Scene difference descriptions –
>>>

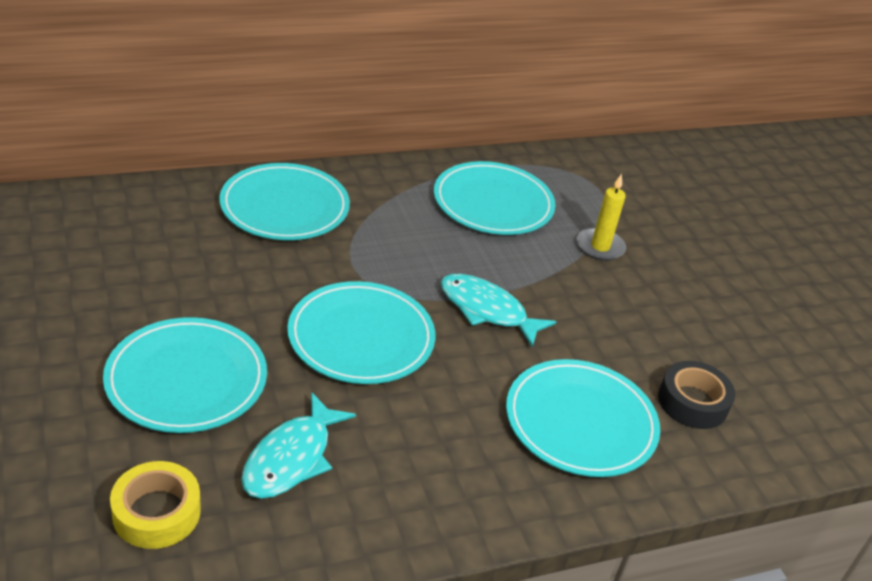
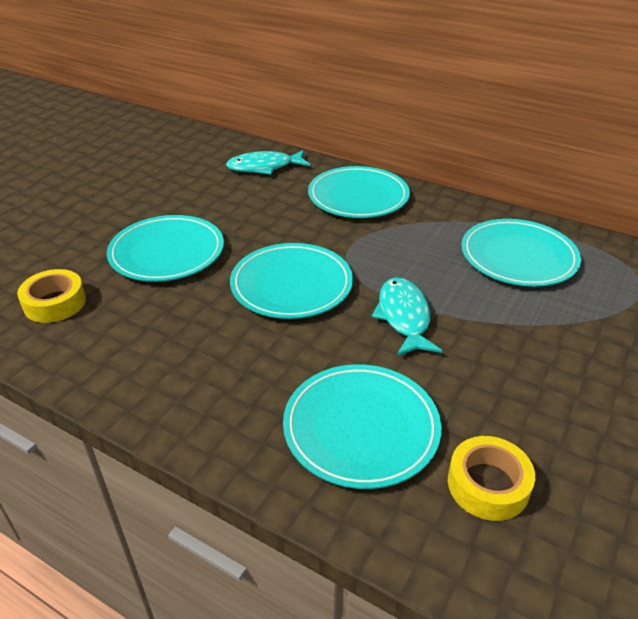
camera: 55 degrees right, 0 degrees up
(291, 458) = (151, 321): turquoise fish -> turquoise fish (264, 167)
(600, 247) = (575, 327): yellow candle -> none
(692, 402) = (488, 484): black tape -> yellow tape

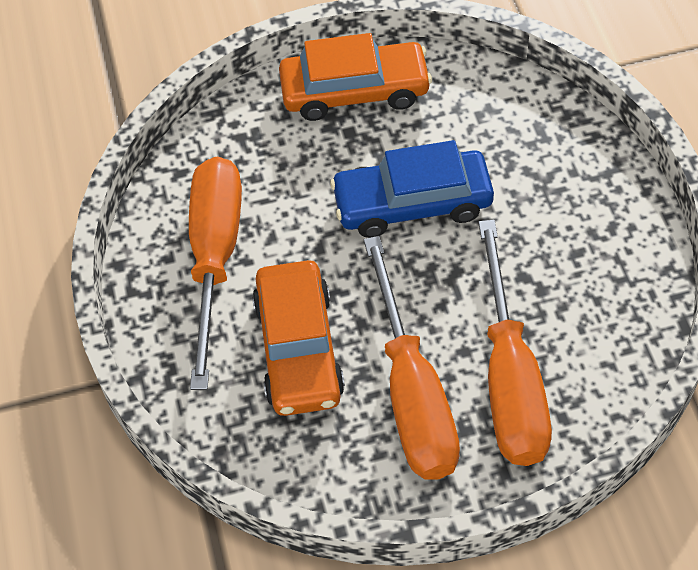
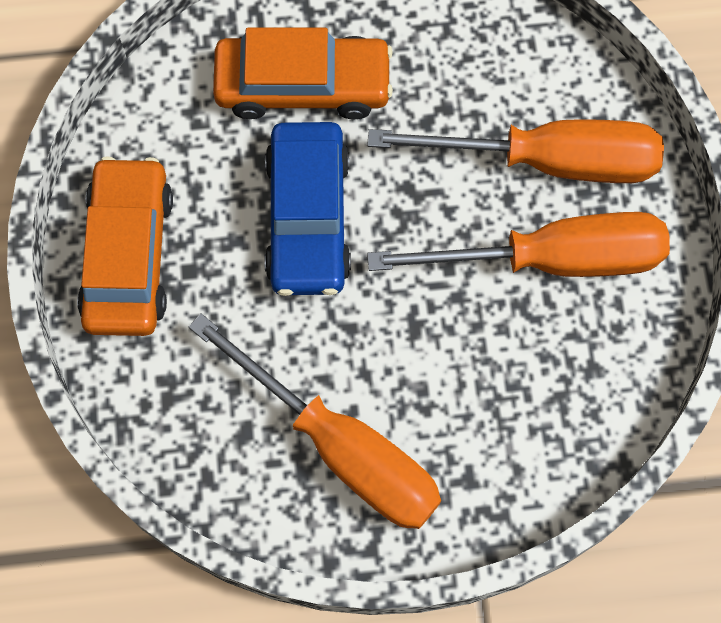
camera: 85 degrees left, 15 degrees up
(215, 257) = (341, 447): orange screwdriver -> orange screwdriver turned 150 degrees counterclockwise
(298, 348) = (479, 368): orange car -> orange car (303, 85)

<<<

ACTIVITY – The range to set down runs from the line containing "(600, 247) = (575, 327): yellow" through the final line of the data, both ends included; give it exactly and drop the pictures.

EXERCISE SOLUTION –
(600, 247) = (575, 327): yellow candle -> none
(692, 402) = (488, 484): black tape -> yellow tape

camera: 85 degrees left, 15 degrees up
(215, 257) = (341, 447): orange screwdriver -> orange screwdriver turned 150 degrees counterclockwise
(298, 348) = (479, 368): orange car -> orange car (303, 85)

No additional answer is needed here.